◆ PROVIDED RECORDS
....
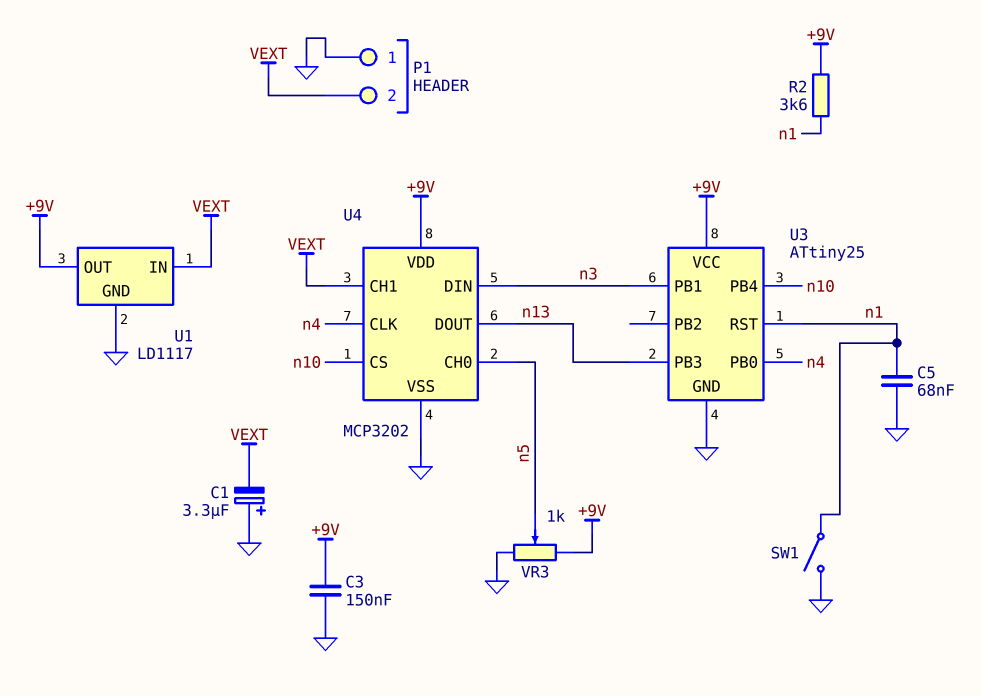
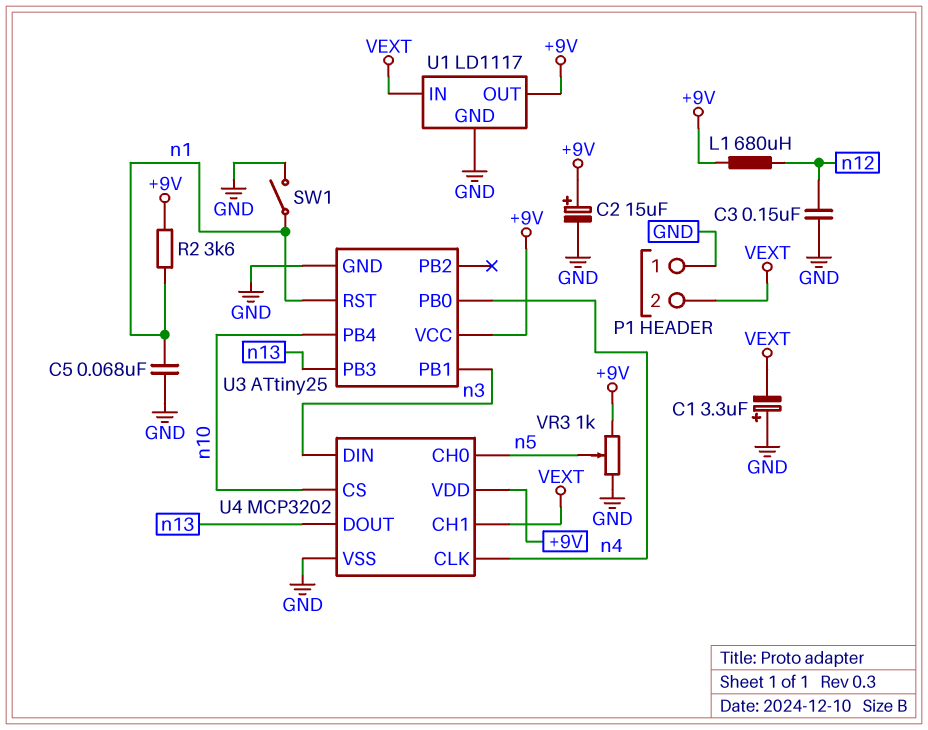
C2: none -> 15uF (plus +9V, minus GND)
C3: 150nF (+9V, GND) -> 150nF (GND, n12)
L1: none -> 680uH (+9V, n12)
....
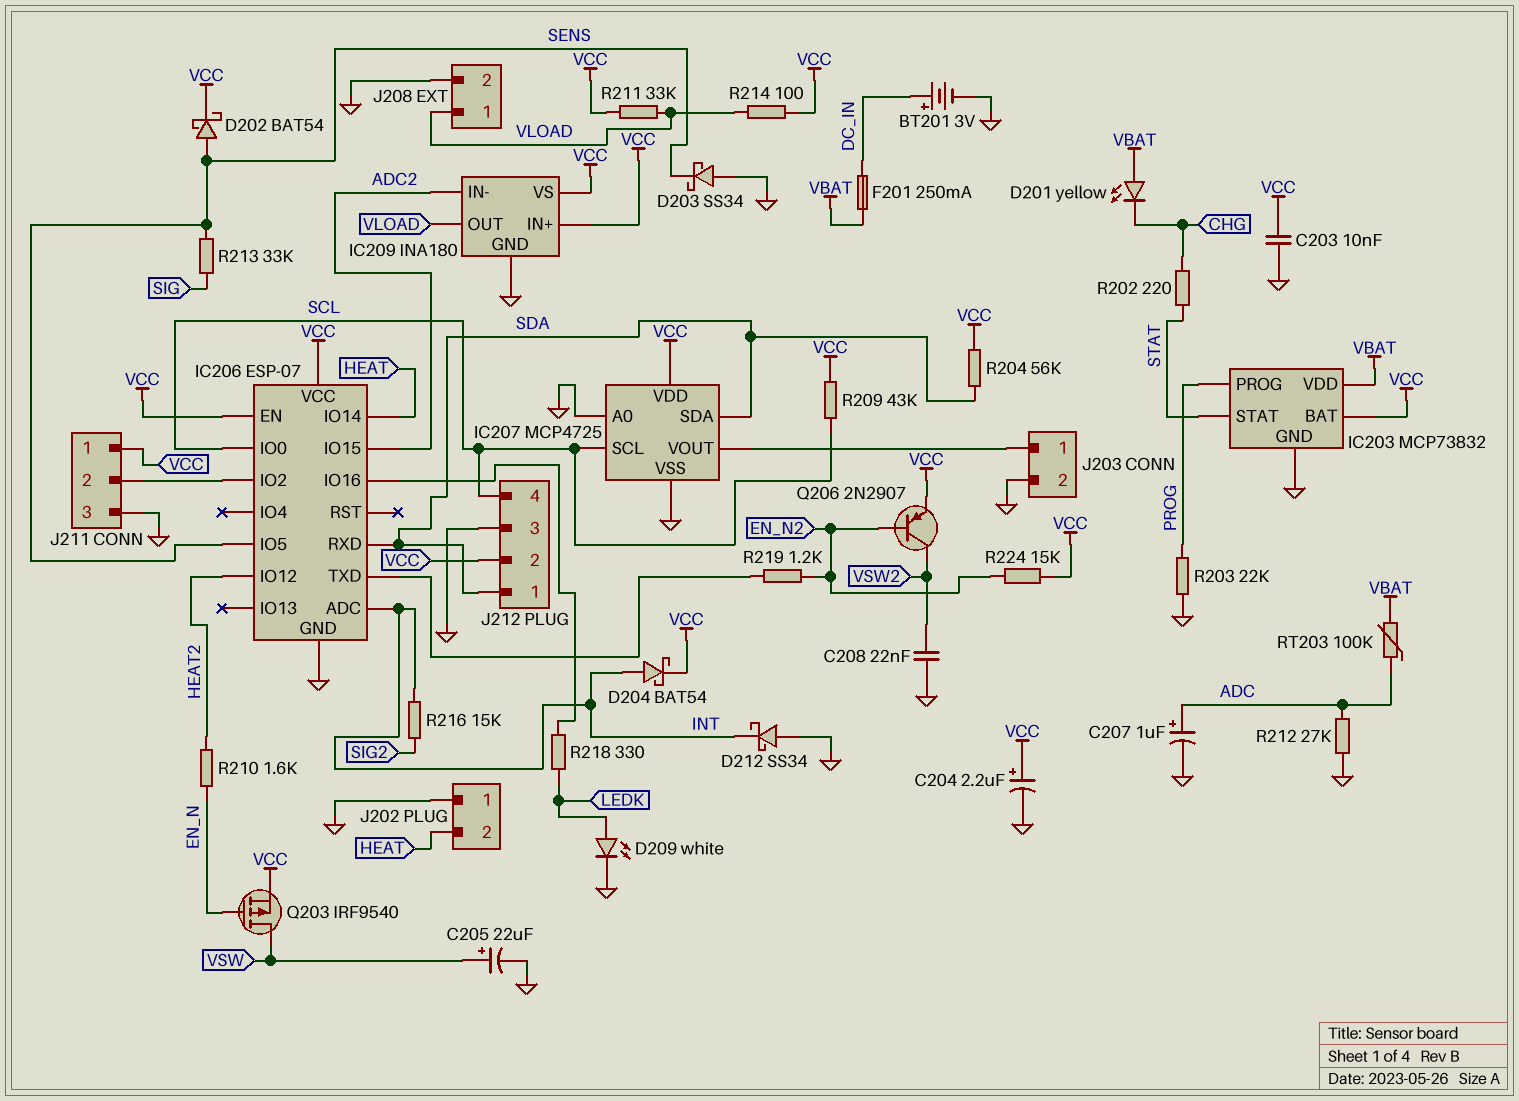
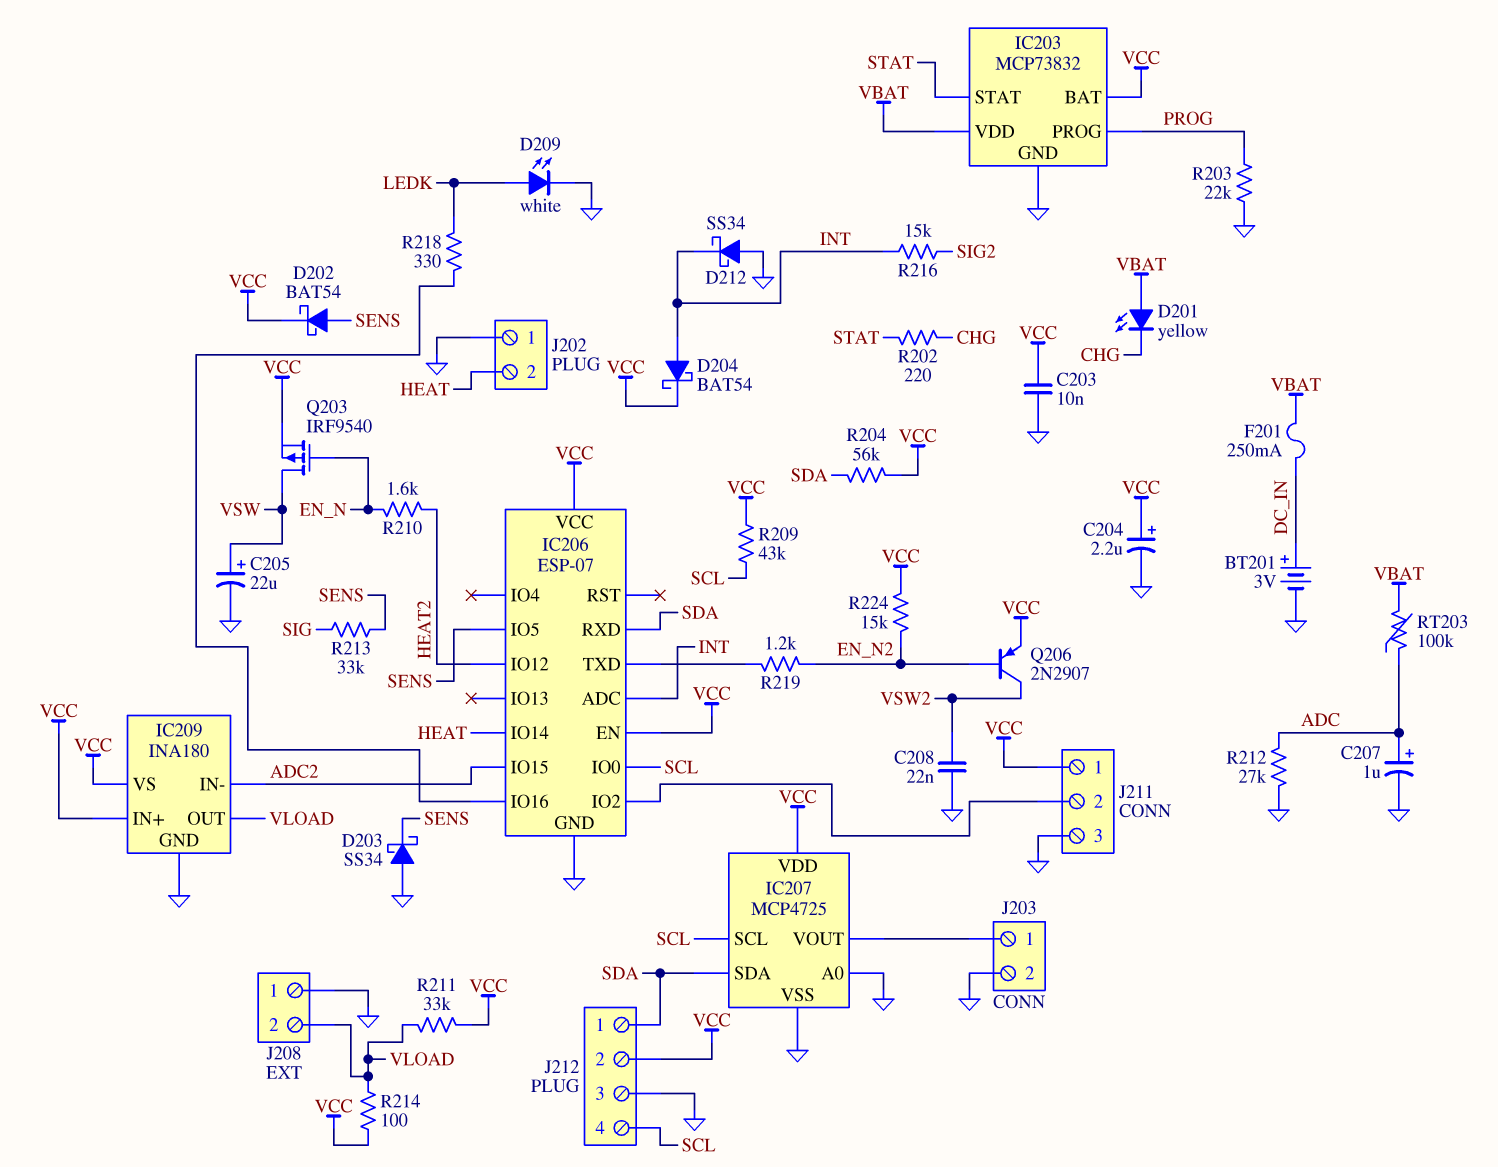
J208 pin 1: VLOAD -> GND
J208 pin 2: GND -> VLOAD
....
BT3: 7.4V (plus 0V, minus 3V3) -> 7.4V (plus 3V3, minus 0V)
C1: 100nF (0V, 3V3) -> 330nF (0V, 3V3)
....
◆ EXERCISE
From the records above, copy only the lines starting with the line that holds "BT3: 7.4V (plus" and going on through the line that holds "C1: 100nF (0V, 3V3) -> 330nF (0V, 3V3)", exactly as written.

◆ ANSWER FOR THE TASK
BT3: 7.4V (plus 0V, minus 3V3) -> 7.4V (plus 3V3, minus 0V)
C1: 100nF (0V, 3V3) -> 330nF (0V, 3V3)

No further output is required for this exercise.